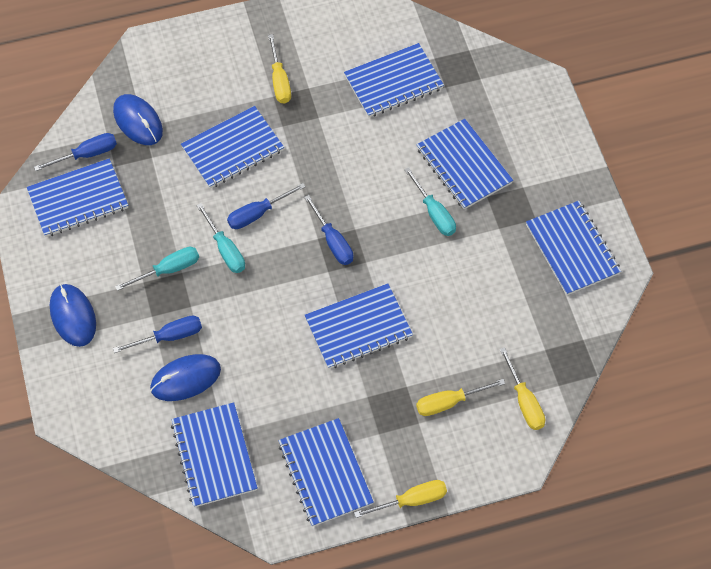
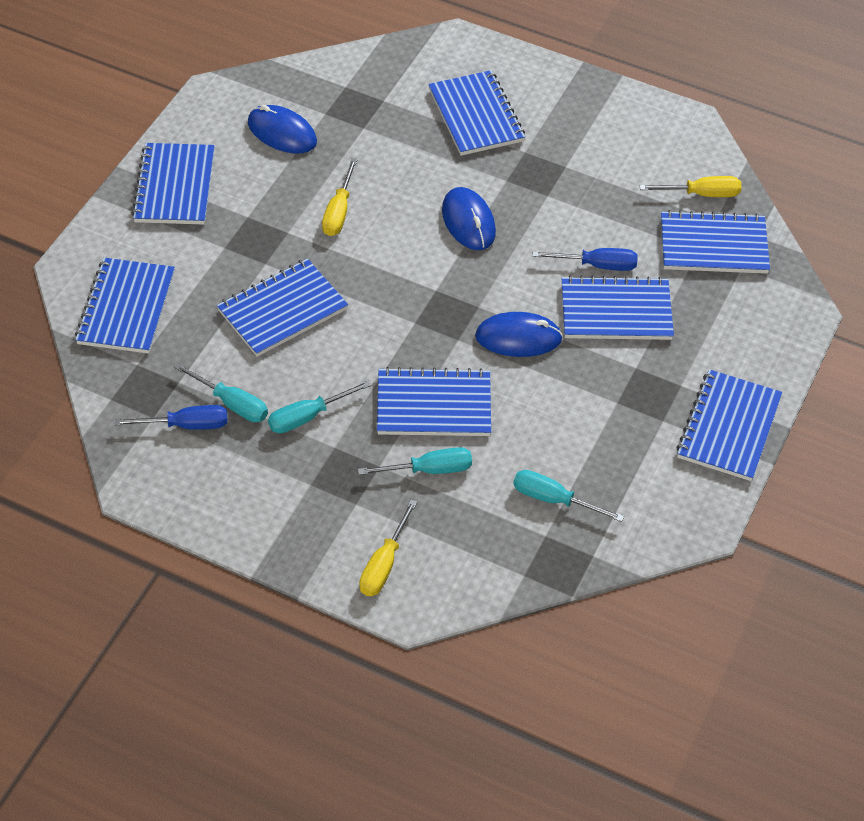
blue screwdriver: 4 -> 2
turquoise screwdriver: 3 -> 4
yellow screwdriver: 4 -> 3

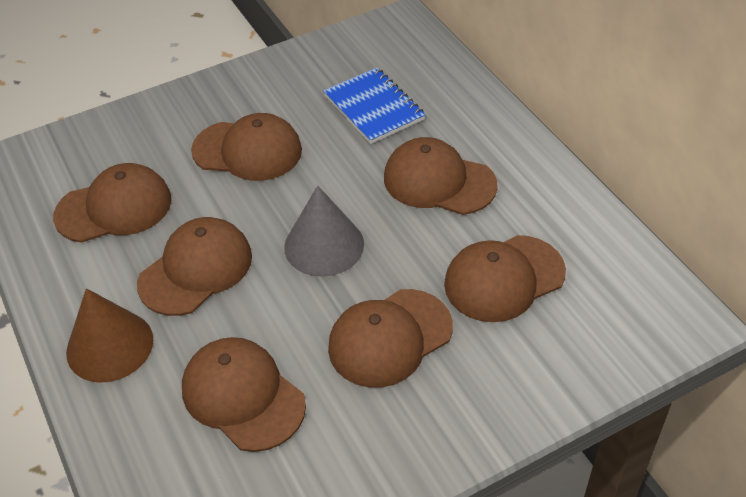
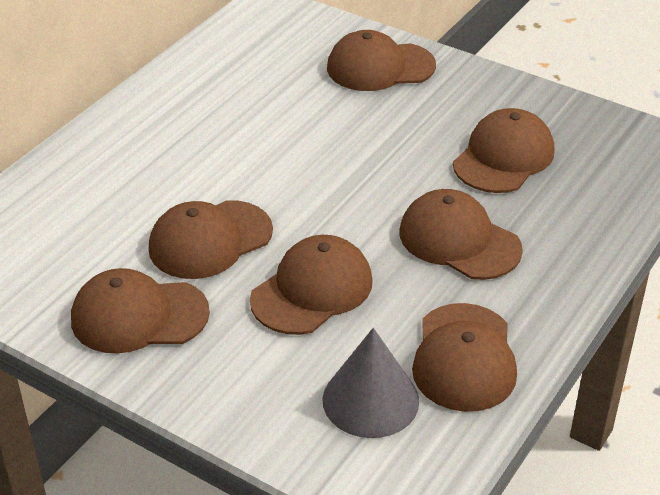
blue notebook: 1 -> 0
brown cone: 1 -> 0

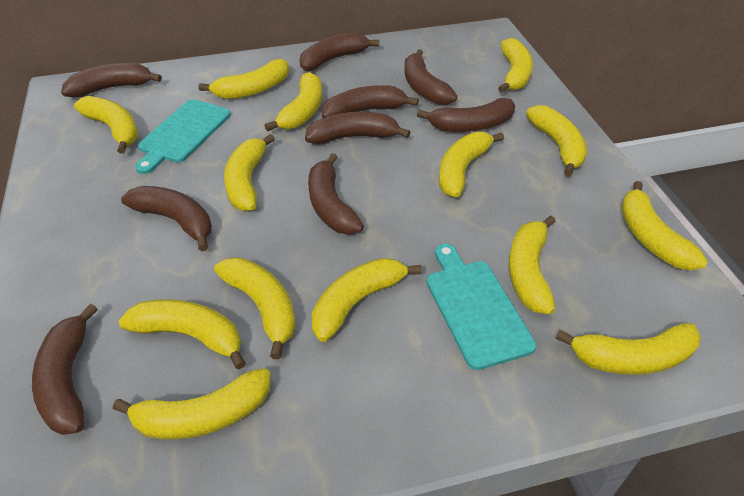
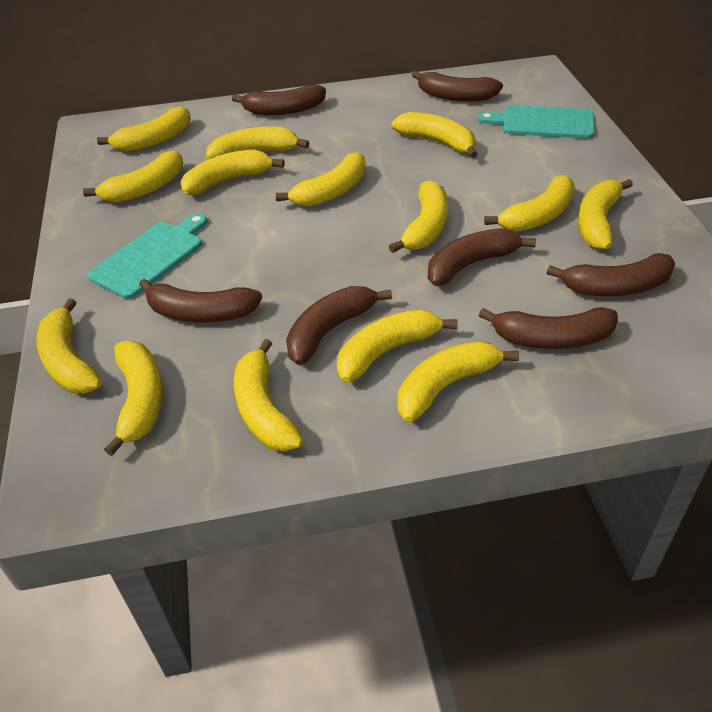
brown banana: 9 -> 7

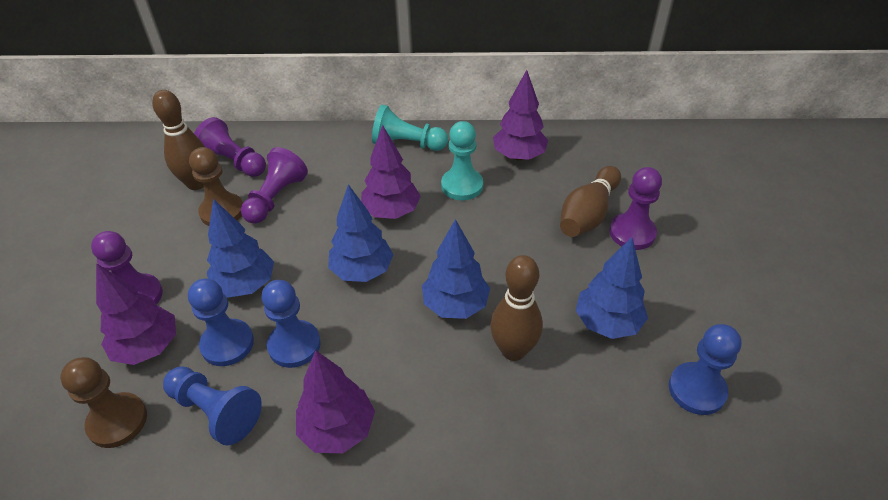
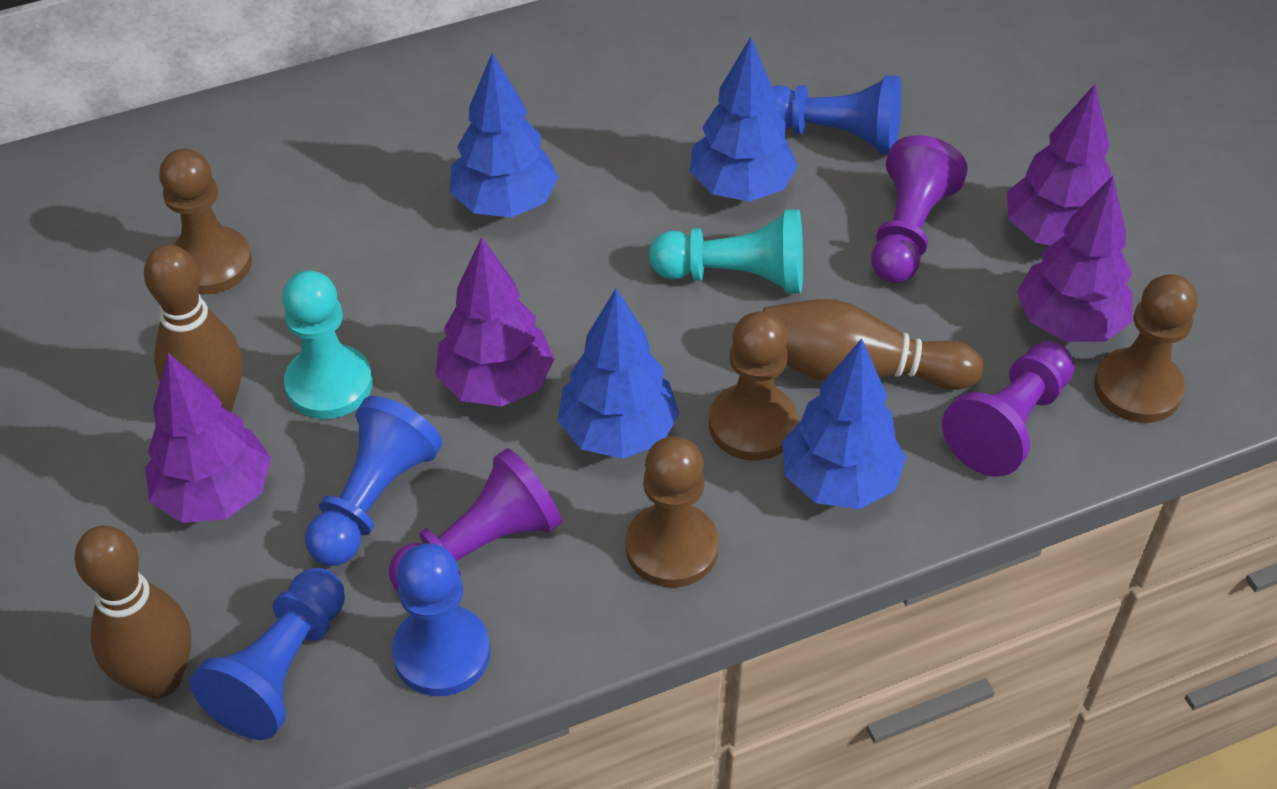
brown pawn: 2 -> 4
purple pawn: 4 -> 3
◆ ◆ ◆ ◆ ◆ ◆ ◆
▶ [Exercise]:
I'd like the material repeated word for word, without the pictures it holds.

▶ [Written response]:
blue screwdriver: 4 -> 2
turquoise screwdriver: 3 -> 4
yellow screwdriver: 4 -> 3

blue notebook: 1 -> 0
brown cone: 1 -> 0

brown banana: 9 -> 7

brown pawn: 2 -> 4
purple pawn: 4 -> 3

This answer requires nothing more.